Job
Reproduce the records below with every "centreline" changed to "center line" and nothing else altered.

-- Exercise input start --

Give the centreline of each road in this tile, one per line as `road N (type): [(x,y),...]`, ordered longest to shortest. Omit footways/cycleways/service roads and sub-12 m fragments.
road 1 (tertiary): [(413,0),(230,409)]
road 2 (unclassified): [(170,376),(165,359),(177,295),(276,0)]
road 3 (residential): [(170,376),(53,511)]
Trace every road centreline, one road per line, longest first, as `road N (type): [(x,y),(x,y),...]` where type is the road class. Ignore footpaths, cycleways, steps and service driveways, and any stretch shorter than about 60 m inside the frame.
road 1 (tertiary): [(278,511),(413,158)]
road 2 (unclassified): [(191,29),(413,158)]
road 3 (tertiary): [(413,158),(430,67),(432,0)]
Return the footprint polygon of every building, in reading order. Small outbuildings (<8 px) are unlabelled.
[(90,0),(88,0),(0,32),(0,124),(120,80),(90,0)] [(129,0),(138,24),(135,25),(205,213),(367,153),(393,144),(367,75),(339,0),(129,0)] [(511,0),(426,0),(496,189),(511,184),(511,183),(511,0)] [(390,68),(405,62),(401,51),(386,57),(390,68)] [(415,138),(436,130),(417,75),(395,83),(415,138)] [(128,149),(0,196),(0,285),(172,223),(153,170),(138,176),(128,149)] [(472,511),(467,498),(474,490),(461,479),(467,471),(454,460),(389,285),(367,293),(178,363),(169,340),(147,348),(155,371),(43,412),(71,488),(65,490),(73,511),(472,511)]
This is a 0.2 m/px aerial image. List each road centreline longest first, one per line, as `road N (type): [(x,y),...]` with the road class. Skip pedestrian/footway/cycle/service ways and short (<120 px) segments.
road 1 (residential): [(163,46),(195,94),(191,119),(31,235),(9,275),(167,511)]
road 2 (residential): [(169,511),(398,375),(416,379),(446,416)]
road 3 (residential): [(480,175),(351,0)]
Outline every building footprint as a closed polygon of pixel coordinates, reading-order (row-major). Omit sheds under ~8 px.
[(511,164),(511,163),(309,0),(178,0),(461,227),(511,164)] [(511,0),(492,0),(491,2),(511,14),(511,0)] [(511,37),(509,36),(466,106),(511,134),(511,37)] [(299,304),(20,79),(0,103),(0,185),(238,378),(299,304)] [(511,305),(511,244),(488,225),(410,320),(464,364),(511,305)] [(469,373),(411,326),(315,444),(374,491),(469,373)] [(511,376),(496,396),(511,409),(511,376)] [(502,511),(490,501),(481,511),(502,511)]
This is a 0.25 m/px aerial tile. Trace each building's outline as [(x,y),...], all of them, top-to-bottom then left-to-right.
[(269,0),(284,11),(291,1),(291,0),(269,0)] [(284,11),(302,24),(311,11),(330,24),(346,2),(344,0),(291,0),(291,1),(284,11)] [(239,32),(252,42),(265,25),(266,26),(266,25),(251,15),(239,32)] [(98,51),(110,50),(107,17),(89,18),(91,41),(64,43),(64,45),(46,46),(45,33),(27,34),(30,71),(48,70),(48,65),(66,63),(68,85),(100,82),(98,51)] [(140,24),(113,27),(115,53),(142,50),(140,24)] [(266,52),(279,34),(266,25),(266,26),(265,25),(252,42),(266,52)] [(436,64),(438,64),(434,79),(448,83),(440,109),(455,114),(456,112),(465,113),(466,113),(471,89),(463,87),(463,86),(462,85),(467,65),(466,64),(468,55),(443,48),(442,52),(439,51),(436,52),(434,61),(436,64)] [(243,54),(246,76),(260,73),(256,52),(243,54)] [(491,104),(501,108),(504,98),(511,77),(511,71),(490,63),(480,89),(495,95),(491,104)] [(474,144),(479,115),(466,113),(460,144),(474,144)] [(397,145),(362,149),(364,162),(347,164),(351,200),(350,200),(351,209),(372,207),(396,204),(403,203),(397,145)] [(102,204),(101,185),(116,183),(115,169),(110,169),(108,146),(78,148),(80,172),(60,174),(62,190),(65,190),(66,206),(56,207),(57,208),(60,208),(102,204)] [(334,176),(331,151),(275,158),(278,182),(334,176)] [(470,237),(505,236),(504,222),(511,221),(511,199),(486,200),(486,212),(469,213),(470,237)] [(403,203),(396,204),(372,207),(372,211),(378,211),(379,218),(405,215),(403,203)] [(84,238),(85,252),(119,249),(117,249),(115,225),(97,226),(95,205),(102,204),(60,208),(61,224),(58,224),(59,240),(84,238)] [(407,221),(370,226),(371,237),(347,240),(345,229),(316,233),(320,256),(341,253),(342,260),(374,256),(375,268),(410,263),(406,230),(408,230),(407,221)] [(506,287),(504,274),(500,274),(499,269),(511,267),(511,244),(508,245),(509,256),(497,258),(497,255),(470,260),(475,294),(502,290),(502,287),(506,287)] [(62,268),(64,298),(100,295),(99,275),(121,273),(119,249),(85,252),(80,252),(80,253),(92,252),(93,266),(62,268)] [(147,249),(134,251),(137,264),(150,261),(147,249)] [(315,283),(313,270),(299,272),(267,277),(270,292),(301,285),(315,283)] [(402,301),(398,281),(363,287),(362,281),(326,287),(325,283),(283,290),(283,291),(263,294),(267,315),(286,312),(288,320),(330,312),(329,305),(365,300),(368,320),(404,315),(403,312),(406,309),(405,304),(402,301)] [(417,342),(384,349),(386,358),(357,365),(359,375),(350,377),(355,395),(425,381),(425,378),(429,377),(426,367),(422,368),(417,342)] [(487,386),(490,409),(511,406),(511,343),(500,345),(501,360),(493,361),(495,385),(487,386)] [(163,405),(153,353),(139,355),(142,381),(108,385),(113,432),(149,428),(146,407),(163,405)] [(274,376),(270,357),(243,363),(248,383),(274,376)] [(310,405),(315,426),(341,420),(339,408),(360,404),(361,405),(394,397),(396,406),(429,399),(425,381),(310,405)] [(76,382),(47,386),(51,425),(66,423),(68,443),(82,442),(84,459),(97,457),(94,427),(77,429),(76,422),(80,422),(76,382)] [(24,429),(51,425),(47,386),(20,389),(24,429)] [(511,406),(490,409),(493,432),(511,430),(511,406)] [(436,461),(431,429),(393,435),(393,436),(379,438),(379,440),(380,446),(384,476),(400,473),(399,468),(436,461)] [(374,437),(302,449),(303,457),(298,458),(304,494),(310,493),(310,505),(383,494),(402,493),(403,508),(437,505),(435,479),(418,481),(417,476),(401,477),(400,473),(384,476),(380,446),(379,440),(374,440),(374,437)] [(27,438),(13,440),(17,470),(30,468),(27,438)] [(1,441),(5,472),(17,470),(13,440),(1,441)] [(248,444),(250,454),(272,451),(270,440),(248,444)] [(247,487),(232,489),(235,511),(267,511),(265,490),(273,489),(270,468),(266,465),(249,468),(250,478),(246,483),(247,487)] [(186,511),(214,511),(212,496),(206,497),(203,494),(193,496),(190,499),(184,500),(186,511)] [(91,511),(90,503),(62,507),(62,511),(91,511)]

-- Exercise input end --

Output
Give the center line of each road in this tile, one per line as `road N (type): [(x,y),...]`, ordered longest to shortest. Omit footways/cycleways/service roads and sub-12 m fragments.
road 1 (tertiary): [(413,0),(230,409)]
road 2 (unclassified): [(170,376),(165,359),(177,295),(276,0)]
road 3 (residential): [(170,376),(53,511)]
Trace every road center line, one road per line, longest first, as `road N (type): [(x,y),(x,y),...]` where type is the road class. Ignore footpaths, cycleways, steps and service driveways, and any stretch shorter than about 60 m inside the frame.
road 1 (tertiary): [(278,511),(413,158)]
road 2 (unclassified): [(191,29),(413,158)]
road 3 (tertiary): [(413,158),(430,67),(432,0)]
Return the footprint polygon of every building, in reading order. Small outbuildings (<8 px) are unlabelled.
[(90,0),(88,0),(0,32),(0,124),(120,80),(90,0)] [(129,0),(138,24),(135,25),(205,213),(367,153),(393,144),(367,75),(339,0),(129,0)] [(511,0),(426,0),(496,189),(511,184),(511,183),(511,0)] [(390,68),(405,62),(401,51),(386,57),(390,68)] [(415,138),(436,130),(417,75),(395,83),(415,138)] [(128,149),(0,196),(0,285),(172,223),(153,170),(138,176),(128,149)] [(472,511),(467,498),(474,490),(461,479),(467,471),(454,460),(389,285),(367,293),(178,363),(169,340),(147,348),(155,371),(43,412),(71,488),(65,490),(73,511),(472,511)]
This is a 0.2 m/px aerial image. List each road center line longest first, one per line, as `road N (type): [(x,y),...]` with the road class. Skip pedestrian/footway/cycle/service ways and short (<120 px) segments.
road 1 (residential): [(163,46),(195,94),(191,119),(31,235),(9,275),(167,511)]
road 2 (residential): [(169,511),(398,375),(416,379),(446,416)]
road 3 (residential): [(480,175),(351,0)]
Outline every building footprint as a closed polygon of pixel coordinates, reading-order (row-major). Omit sheds under ~8 px.
[(511,164),(511,163),(309,0),(178,0),(461,227),(511,164)] [(511,0),(492,0),(491,2),(511,14),(511,0)] [(511,37),(509,36),(466,106),(511,134),(511,37)] [(299,304),(20,79),(0,103),(0,185),(238,378),(299,304)] [(511,305),(511,244),(488,225),(410,320),(464,364),(511,305)] [(469,373),(411,326),(315,444),(374,491),(469,373)] [(511,376),(496,396),(511,409),(511,376)] [(502,511),(490,501),(481,511),(502,511)]
This is a 0.25 m/px aerial tile. Trace each building's outline as [(x,y),...], all of them, top-to-bottom then left-to-right.
[(269,0),(284,11),(291,1),(291,0),(269,0)] [(284,11),(302,24),(311,11),(330,24),(346,2),(344,0),(291,0),(291,1),(284,11)] [(239,32),(252,42),(265,25),(266,26),(266,25),(251,15),(239,32)] [(98,51),(110,50),(107,17),(89,18),(91,41),(64,43),(64,45),(46,46),(45,33),(27,34),(30,71),(48,70),(48,65),(66,63),(68,85),(100,82),(98,51)] [(140,24),(113,27),(115,53),(142,50),(140,24)] [(266,52),(279,34),(266,25),(266,26),(265,25),(252,42),(266,52)] [(436,64),(438,64),(434,79),(448,83),(440,109),(455,114),(456,112),(465,113),(466,113),(471,89),(463,87),(463,86),(462,85),(467,65),(466,64),(468,55),(443,48),(442,52),(439,51),(436,52),(434,61),(436,64)] [(243,54),(246,76),(260,73),(256,52),(243,54)] [(491,104),(501,108),(504,98),(511,77),(511,71),(490,63),(480,89),(495,95),(491,104)] [(474,144),(479,115),(466,113),(460,144),(474,144)] [(397,145),(362,149),(364,162),(347,164),(351,200),(350,200),(351,209),(372,207),(396,204),(403,203),(397,145)] [(102,204),(101,185),(116,183),(115,169),(110,169),(108,146),(78,148),(80,172),(60,174),(62,190),(65,190),(66,206),(56,207),(57,208),(60,208),(102,204)] [(334,176),(331,151),(275,158),(278,182),(334,176)] [(470,237),(505,236),(504,222),(511,221),(511,199),(486,200),(486,212),(469,213),(470,237)] [(403,203),(396,204),(372,207),(372,211),(378,211),(379,218),(405,215),(403,203)] [(84,238),(85,252),(119,249),(117,249),(115,225),(97,226),(95,205),(102,204),(60,208),(61,224),(58,224),(59,240),(84,238)] [(407,221),(370,226),(371,237),(347,240),(345,229),(316,233),(320,256),(341,253),(342,260),(374,256),(375,268),(410,263),(406,230),(408,230),(407,221)] [(506,287),(504,274),(500,274),(499,269),(511,267),(511,244),(508,245),(509,256),(497,258),(497,255),(470,260),(475,294),(502,290),(502,287),(506,287)] [(62,268),(64,298),(100,295),(99,275),(121,273),(119,249),(85,252),(80,252),(80,253),(92,252),(93,266),(62,268)] [(147,249),(134,251),(137,264),(150,261),(147,249)] [(315,283),(313,270),(299,272),(267,277),(270,292),(301,285),(315,283)] [(402,301),(398,281),(363,287),(362,281),(326,287),(325,283),(283,290),(283,291),(263,294),(267,315),(286,312),(288,320),(330,312),(329,305),(365,300),(368,320),(404,315),(403,312),(406,309),(405,304),(402,301)] [(417,342),(384,349),(386,358),(357,365),(359,375),(350,377),(355,395),(425,381),(425,378),(429,377),(426,367),(422,368),(417,342)] [(487,386),(490,409),(511,406),(511,343),(500,345),(501,360),(493,361),(495,385),(487,386)] [(163,405),(153,353),(139,355),(142,381),(108,385),(113,432),(149,428),(146,407),(163,405)] [(274,376),(270,357),(243,363),(248,383),(274,376)] [(310,405),(315,426),(341,420),(339,408),(360,404),(361,405),(394,397),(396,406),(429,399),(425,381),(310,405)] [(76,382),(47,386),(51,425),(66,423),(68,443),(82,442),(84,459),(97,457),(94,427),(77,429),(76,422),(80,422),(76,382)] [(24,429),(51,425),(47,386),(20,389),(24,429)] [(511,406),(490,409),(493,432),(511,430),(511,406)] [(436,461),(431,429),(393,435),(393,436),(379,438),(379,440),(380,446),(384,476),(400,473),(399,468),(436,461)] [(374,437),(302,449),(303,457),(298,458),(304,494),(310,493),(310,505),(383,494),(402,493),(403,508),(437,505),(435,479),(418,481),(417,476),(401,477),(400,473),(384,476),(380,446),(379,440),(374,440),(374,437)] [(27,438),(13,440),(17,470),(30,468),(27,438)] [(1,441),(5,472),(17,470),(13,440),(1,441)] [(248,444),(250,454),(272,451),(270,440),(248,444)] [(247,487),(232,489),(235,511),(267,511),(265,490),(273,489),(270,468),(266,465),(249,468),(250,478),(246,483),(247,487)] [(186,511),(214,511),(212,496),(206,497),(203,494),(193,496),(190,499),(184,500),(186,511)] [(91,511),(90,503),(62,507),(62,511),(91,511)]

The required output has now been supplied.